== RECORDS FOR THE TASK

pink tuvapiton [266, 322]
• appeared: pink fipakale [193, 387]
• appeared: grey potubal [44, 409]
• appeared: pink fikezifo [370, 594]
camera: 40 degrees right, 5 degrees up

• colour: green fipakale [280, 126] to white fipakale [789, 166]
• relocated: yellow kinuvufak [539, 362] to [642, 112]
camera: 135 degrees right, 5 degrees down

====

WHAT THE TASK ASKS -
Transcribe, word for word, every line from the one containing "fipakale [193, 387]" through the final line of the entries, and nothing else.

RESPONSE BOX -
• appeared: pink fipakale [193, 387]
• appeared: grey potubal [44, 409]
• appeared: pink fikezifo [370, 594]
camera: 40 degrees right, 5 degrees up

• colour: green fipakale [280, 126] to white fipakale [789, 166]
• relocated: yellow kinuvufak [539, 362] to [642, 112]
camera: 135 degrees right, 5 degrees down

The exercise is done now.